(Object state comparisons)
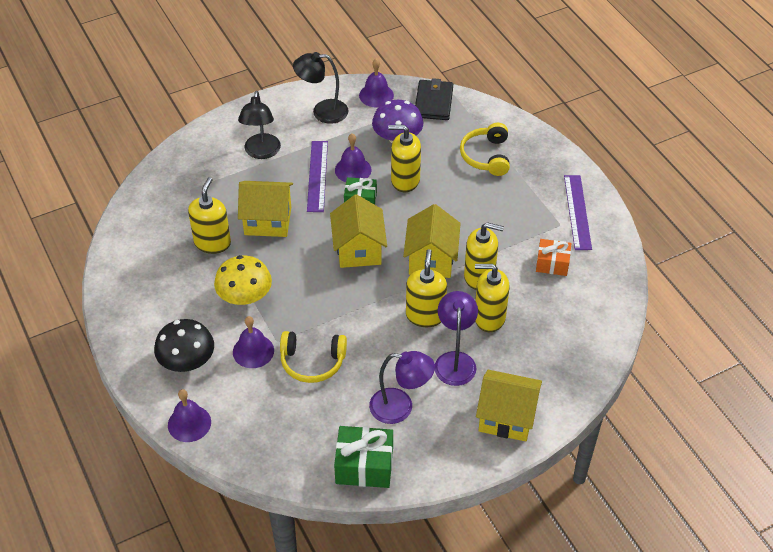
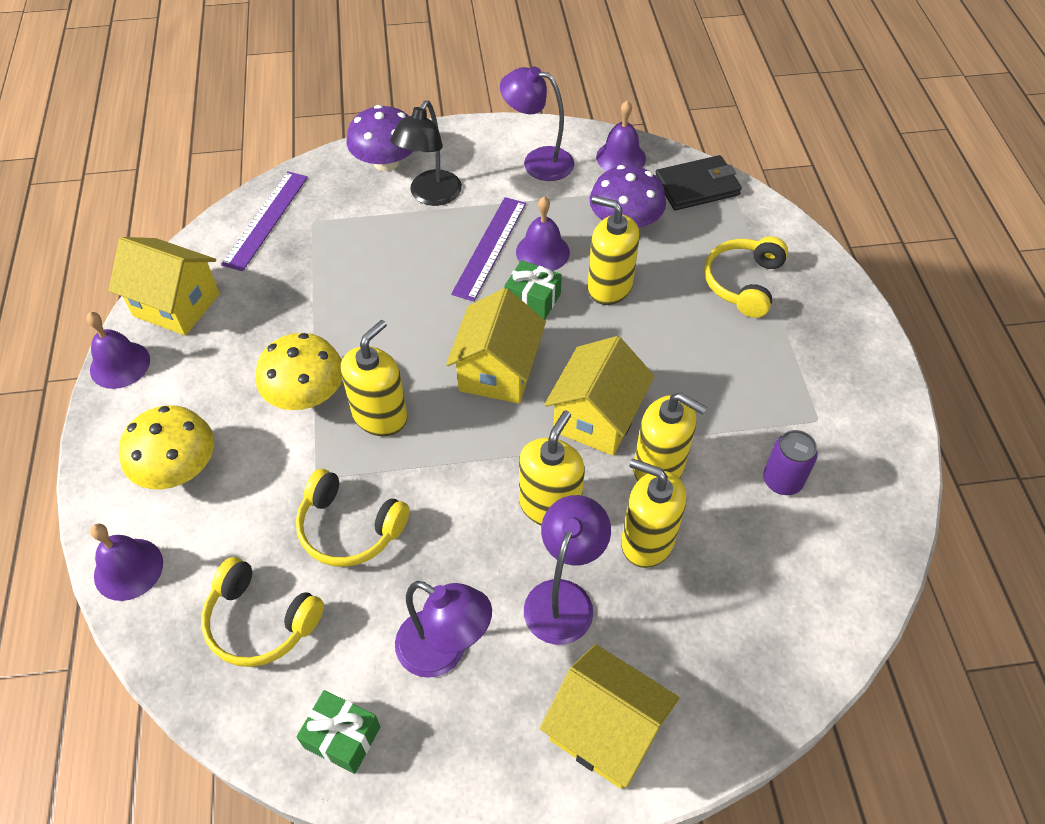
camera: 20 degrees right, 5 degrees up
(187, 361) = (178, 468): black mushroom -> yellow mushroom
(212, 243) = (303, 303): yellow soap dispenser -> yellow soap dispenser (380, 416)
(219, 137) = (386, 162): none -> purple mushroom
(253, 351) = (275, 482): purple bell -> purple bell (120, 364)
(267, 221) = (392, 293): yellow house -> yellow house (176, 305)
(286, 426) = (260, 622): none -> yellow headphones
(322, 111) = (538, 161): black lamp -> purple lamp
(364, 466) = (342, 737): green gift -> green gift, size x0.66
(433, 102) = (697, 186): black wallet -> black wallet turned 45 degrees clockwise
(552, 264) = (782, 481): orange gift -> purple can
(577, 212) = (853, 407): purple ruler -> purple ruler (266, 220)

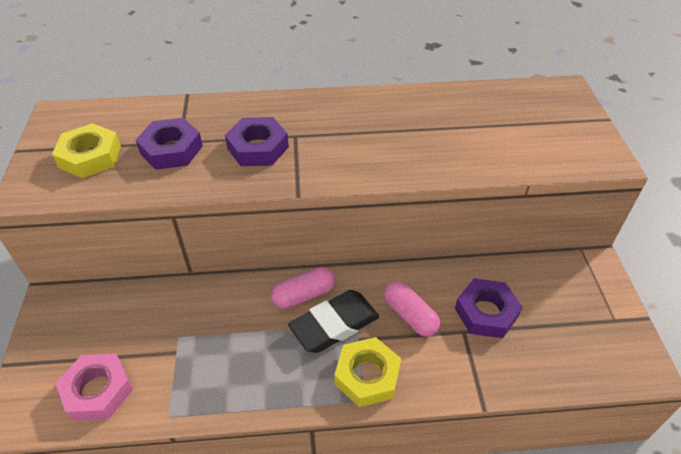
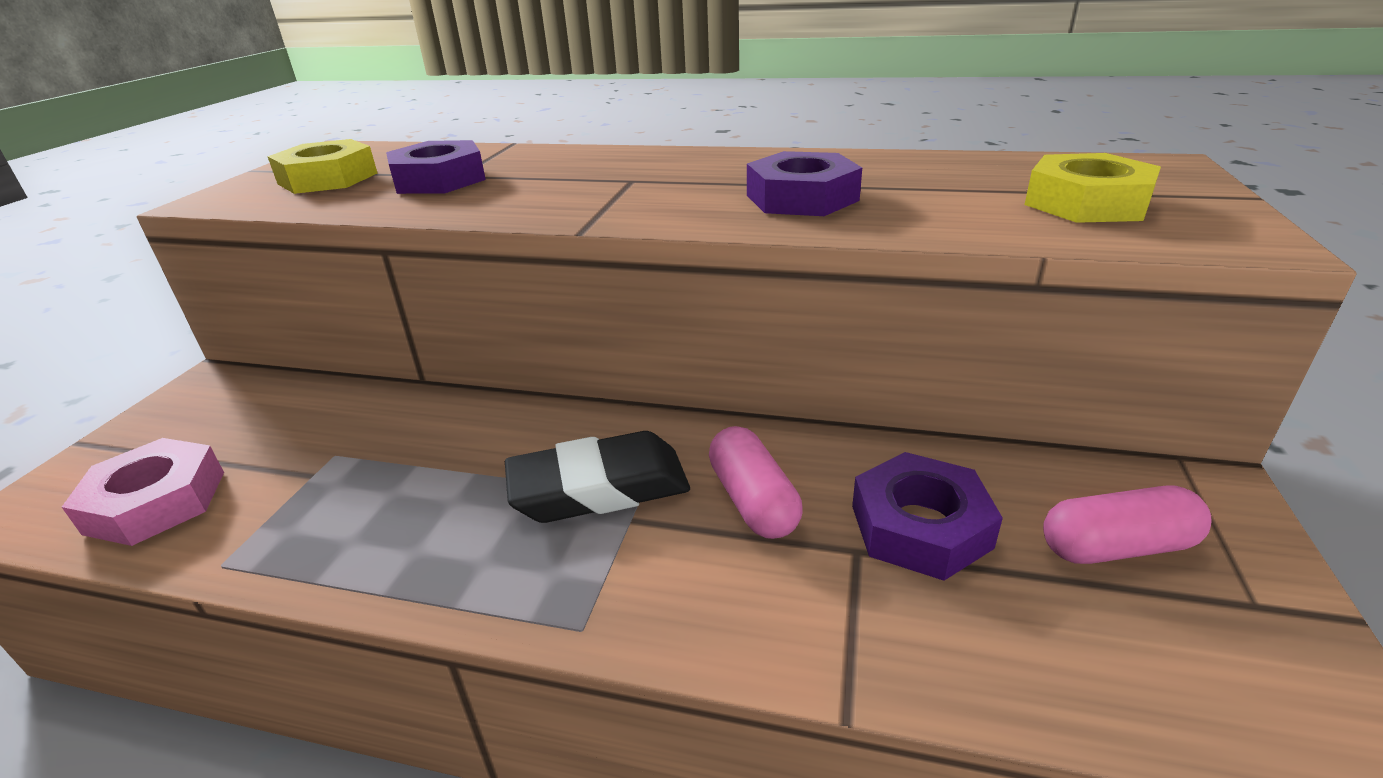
camera: 20 degrees right, 15 degrees down
(258, 148) = (563, 185): purple nut -> purple nut (802, 198)
(304, 295) = (574, 436): pink capsule -> pink capsule (1117, 547)
(367, 376) = (611, 584): yellow nut -> yellow nut (1086, 203)

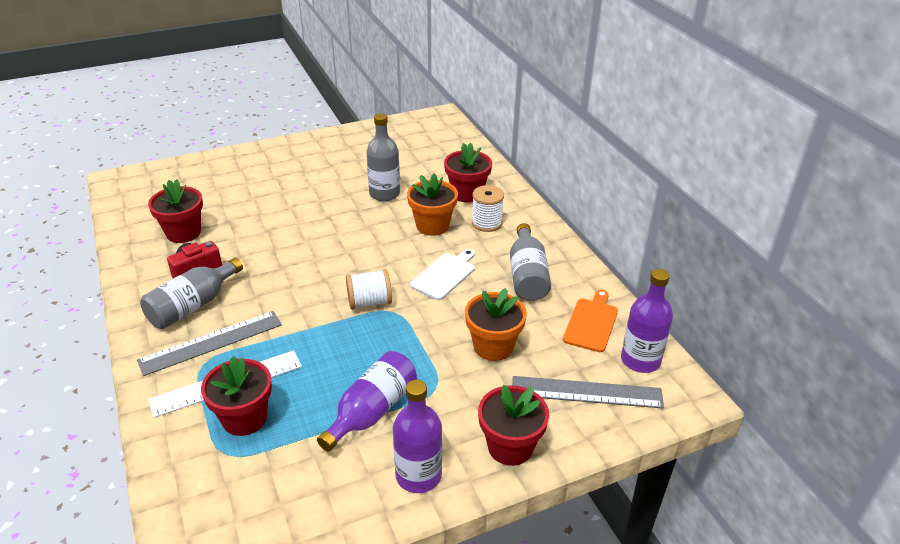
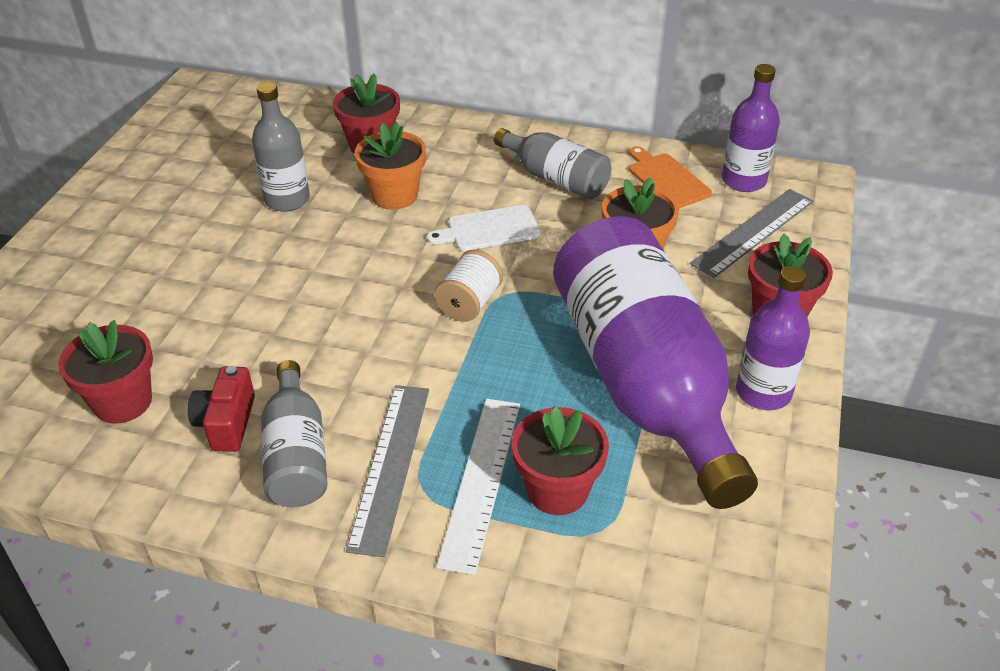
camera: 50 degrees left, 5 degrees up
(372, 411) = (644, 382): purple bottle -> purple bottle, size x2.06
(445, 275) = (489, 229): white cutting board -> white cutting board turned 90 degrees counterclockwise
(486, 223) = (439, 159): white spool -> none

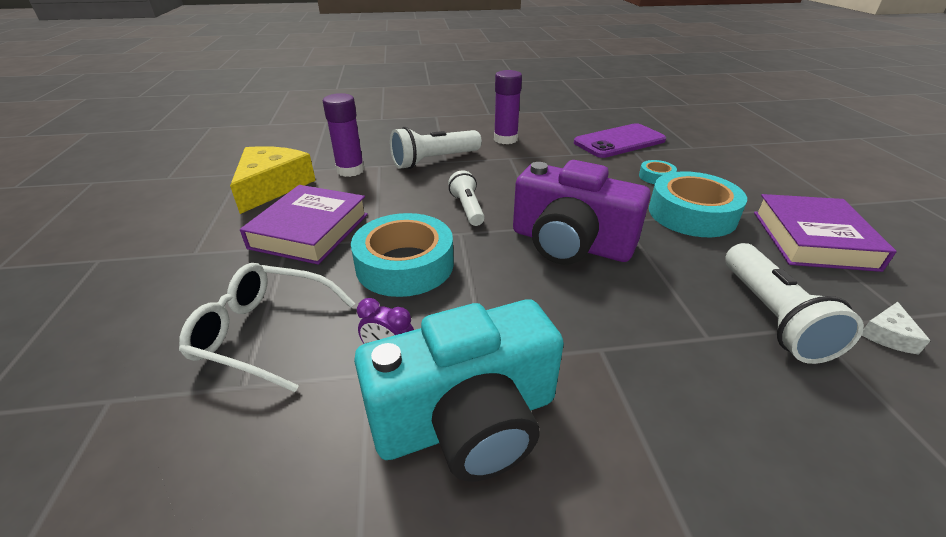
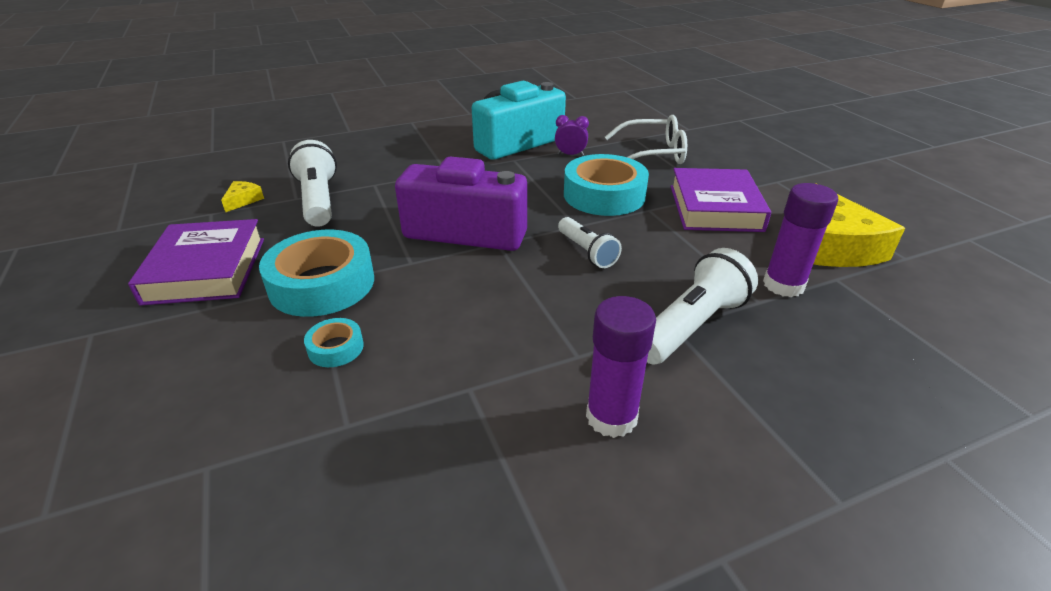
camera: 165 degrees right, 0 degrees up
(619, 141) = (366, 458): purple phone -> none
(888, 335) = (243, 200): white cheese -> yellow cheese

▶ _INSTRUCTIONS TO FOLLOW_: Reproduce, exactly and only, the lines of the records above starting at the line with "(577, 212) = (853, 407): purple" and ending at the line with "(372, 411) = (644, 382): purple", both included. Leave every picture out.

▶ _TASK SOLUTION_:
(577, 212) = (853, 407): purple ruler -> purple ruler (266, 220)

camera: 20 degrees right, 15 degrees down
(258, 148) = (563, 185): purple nut -> purple nut (802, 198)
(304, 295) = (574, 436): pink capsule -> pink capsule (1117, 547)
(367, 376) = (611, 584): yellow nut -> yellow nut (1086, 203)

camera: 50 degrees left, 5 degrees up
(372, 411) = (644, 382): purple bottle -> purple bottle, size x2.06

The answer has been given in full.